__What you have to do__: Beginning with the line that contains "yellow hexagon: (825, 69)" in the material below, print each line exactly until the line that contains "yellow semicircle: (1013, 408)" has been printed, then stop.

__Data records__:
____________________
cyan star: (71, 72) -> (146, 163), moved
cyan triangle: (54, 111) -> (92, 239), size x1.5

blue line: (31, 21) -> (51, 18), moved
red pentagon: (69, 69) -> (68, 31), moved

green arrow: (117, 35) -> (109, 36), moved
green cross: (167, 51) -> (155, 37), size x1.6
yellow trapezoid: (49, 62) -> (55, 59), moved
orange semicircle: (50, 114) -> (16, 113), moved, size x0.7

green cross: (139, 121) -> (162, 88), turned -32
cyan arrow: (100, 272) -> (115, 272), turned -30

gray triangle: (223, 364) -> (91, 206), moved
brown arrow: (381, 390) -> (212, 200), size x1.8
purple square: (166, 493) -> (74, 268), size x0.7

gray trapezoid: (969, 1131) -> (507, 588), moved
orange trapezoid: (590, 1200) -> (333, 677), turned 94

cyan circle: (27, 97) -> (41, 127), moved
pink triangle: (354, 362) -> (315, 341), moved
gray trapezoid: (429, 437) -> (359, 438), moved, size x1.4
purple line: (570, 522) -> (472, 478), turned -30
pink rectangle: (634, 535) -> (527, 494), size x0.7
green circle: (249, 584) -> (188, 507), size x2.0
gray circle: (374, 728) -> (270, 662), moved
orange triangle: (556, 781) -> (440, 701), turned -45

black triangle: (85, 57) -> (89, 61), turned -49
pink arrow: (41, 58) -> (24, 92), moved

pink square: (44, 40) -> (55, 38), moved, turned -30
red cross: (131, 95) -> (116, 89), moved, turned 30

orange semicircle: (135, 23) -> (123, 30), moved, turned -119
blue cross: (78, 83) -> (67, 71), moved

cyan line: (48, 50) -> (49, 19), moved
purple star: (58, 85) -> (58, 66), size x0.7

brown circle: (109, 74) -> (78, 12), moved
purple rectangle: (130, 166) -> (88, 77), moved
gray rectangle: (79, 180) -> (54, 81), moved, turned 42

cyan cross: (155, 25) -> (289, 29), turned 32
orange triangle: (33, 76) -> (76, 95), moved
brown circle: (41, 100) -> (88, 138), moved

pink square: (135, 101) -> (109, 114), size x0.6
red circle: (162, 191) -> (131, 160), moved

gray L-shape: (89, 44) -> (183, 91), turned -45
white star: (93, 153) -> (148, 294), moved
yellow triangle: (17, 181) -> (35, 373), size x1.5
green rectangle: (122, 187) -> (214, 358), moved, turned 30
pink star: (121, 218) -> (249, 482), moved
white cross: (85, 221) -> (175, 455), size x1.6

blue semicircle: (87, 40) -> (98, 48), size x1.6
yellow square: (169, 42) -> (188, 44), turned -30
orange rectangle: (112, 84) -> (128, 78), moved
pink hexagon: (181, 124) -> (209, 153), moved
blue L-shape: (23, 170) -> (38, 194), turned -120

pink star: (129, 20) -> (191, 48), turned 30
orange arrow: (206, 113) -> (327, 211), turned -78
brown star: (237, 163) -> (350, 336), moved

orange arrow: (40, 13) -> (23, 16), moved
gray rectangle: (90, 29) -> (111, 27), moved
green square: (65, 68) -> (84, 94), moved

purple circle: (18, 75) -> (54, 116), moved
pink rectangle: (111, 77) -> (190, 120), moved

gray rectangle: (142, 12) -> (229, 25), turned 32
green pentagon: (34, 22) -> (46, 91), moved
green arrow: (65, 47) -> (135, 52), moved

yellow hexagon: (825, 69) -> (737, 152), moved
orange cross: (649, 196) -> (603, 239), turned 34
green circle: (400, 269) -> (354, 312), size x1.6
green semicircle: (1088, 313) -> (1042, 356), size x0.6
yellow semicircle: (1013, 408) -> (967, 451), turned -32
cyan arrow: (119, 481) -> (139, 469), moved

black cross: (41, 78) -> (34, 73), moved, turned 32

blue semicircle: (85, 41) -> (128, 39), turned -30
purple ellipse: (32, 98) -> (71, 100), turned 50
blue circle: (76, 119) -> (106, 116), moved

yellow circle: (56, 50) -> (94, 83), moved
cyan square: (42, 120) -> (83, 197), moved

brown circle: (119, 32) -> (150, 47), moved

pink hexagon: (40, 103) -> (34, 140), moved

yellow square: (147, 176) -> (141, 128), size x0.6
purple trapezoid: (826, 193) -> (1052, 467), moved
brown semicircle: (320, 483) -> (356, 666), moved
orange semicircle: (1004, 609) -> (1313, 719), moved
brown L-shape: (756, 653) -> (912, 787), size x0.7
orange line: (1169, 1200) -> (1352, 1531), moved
____________________
__Result for this task__:
yellow hexagon: (825, 69) -> (737, 152), moved
orange cross: (649, 196) -> (603, 239), turned 34
green circle: (400, 269) -> (354, 312), size x1.6
green semicircle: (1088, 313) -> (1042, 356), size x0.6
yellow semicircle: (1013, 408) -> (967, 451), turned -32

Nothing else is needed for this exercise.